* Required action:
Without the images, output every record exactly as it appears.

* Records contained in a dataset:
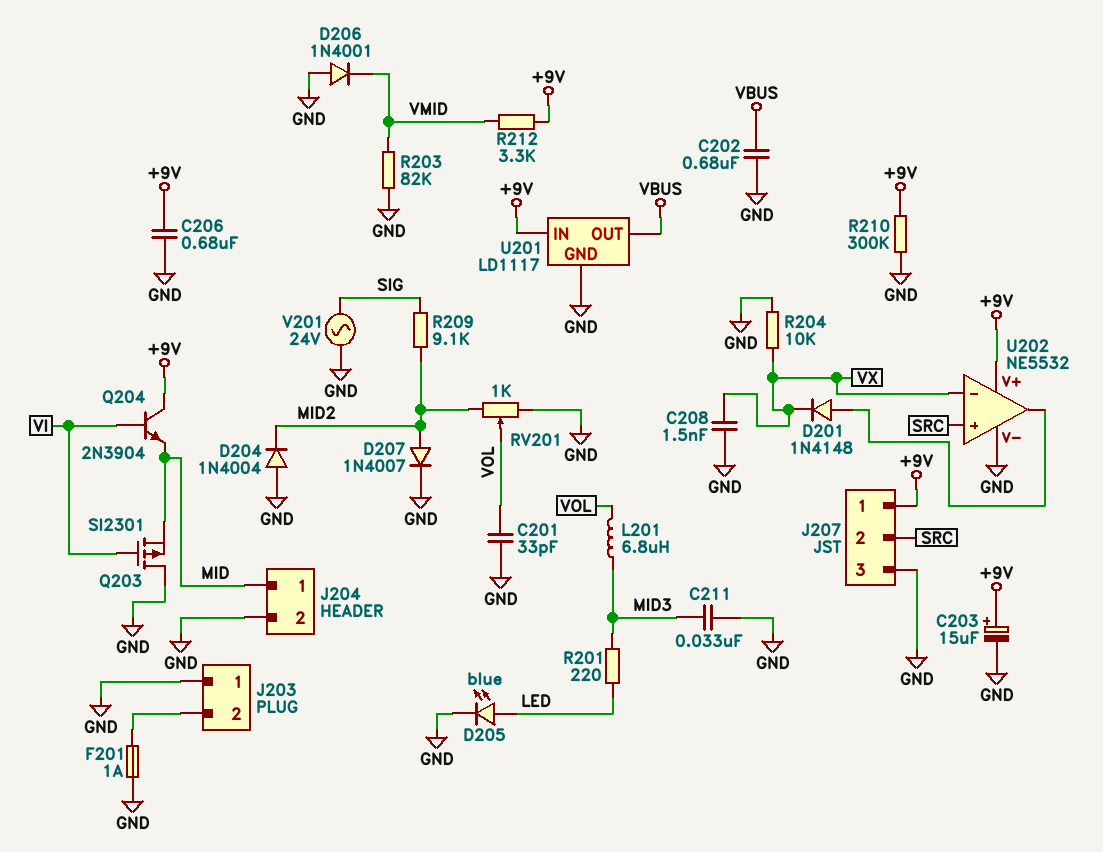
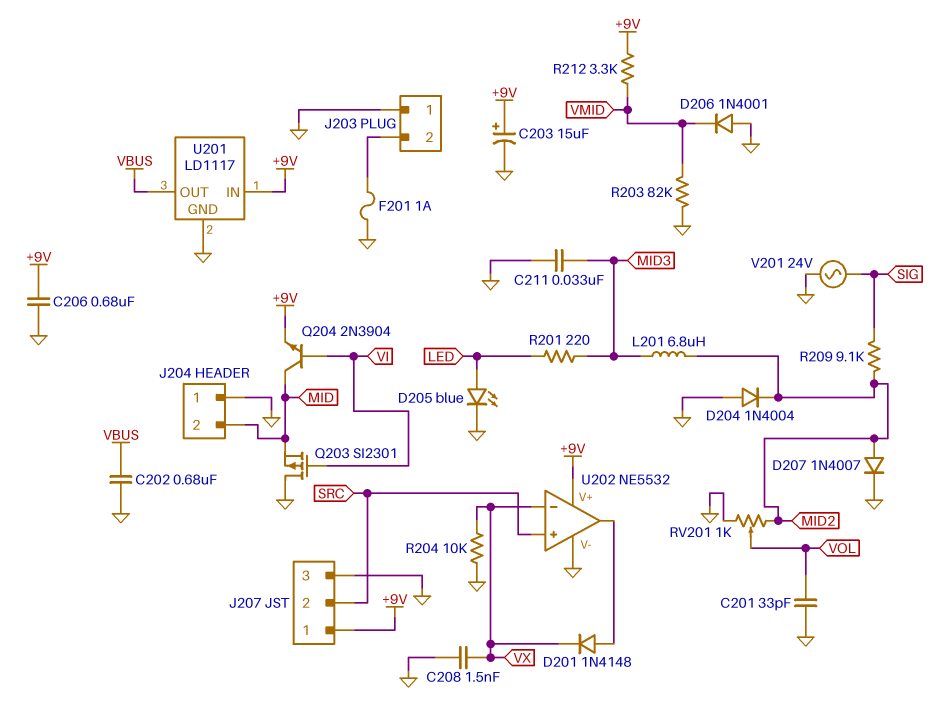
J204 pin 1: MID -> GND
J204 pin 2: GND -> MID
L201: 6.8uH (MID3, VOL) -> 6.8uH (MID2, MID3)
Q204: NPN 2N3904 (B VI, C +9V, E MID) -> NPN 2N3904 (B VI, C MID, E +9V)
R210: 300k (+9V, GND) -> none

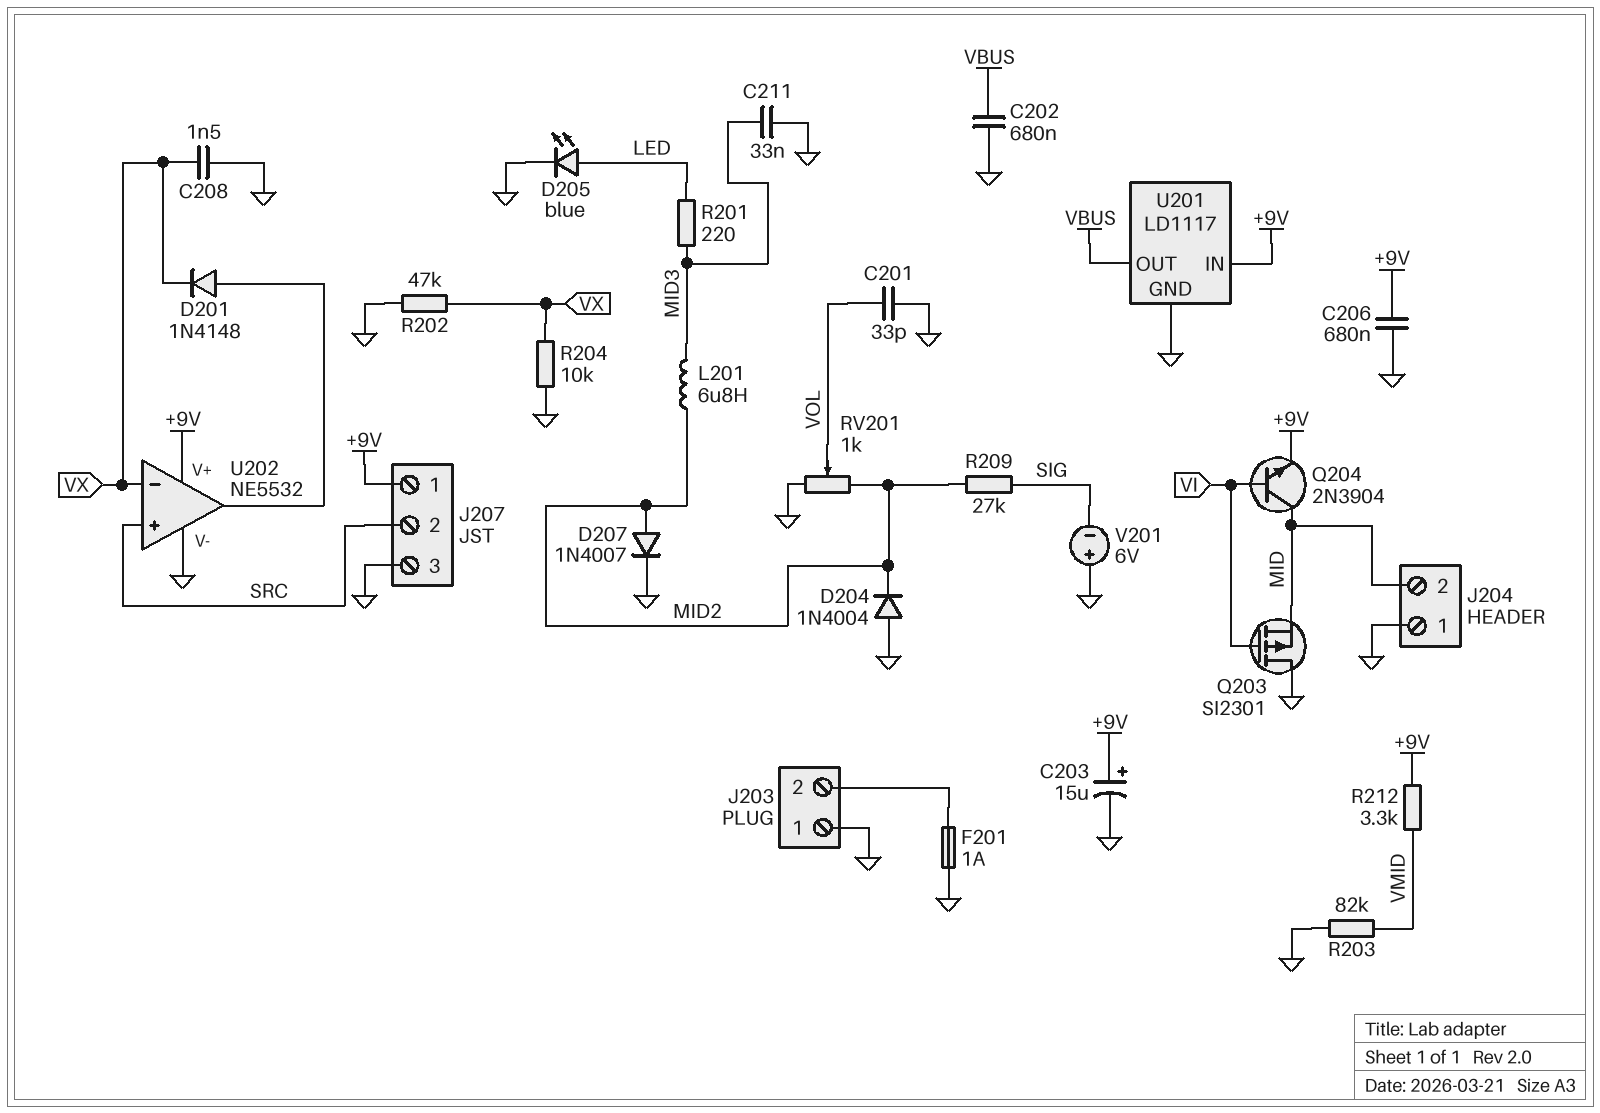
D206: diode 1N4001 (A GND, K VMID) -> none
R202: none -> 47k (GND, VX)
R209: 9.1k (MID2, SIG) -> 27k (MID2, SIG)
V201: AC 24V (GND, SIG) -> 6V (plus GND, minus SIG)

* Your solution:
J204 pin 1: MID -> GND
J204 pin 2: GND -> MID
L201: 6.8uH (MID3, VOL) -> 6.8uH (MID2, MID3)
Q204: NPN 2N3904 (B VI, C +9V, E MID) -> NPN 2N3904 (B VI, C MID, E +9V)
R210: 300k (+9V, GND) -> none

D206: diode 1N4001 (A GND, K VMID) -> none
R202: none -> 47k (GND, VX)
R209: 9.1k (MID2, SIG) -> 27k (MID2, SIG)
V201: AC 24V (GND, SIG) -> 6V (plus GND, minus SIG)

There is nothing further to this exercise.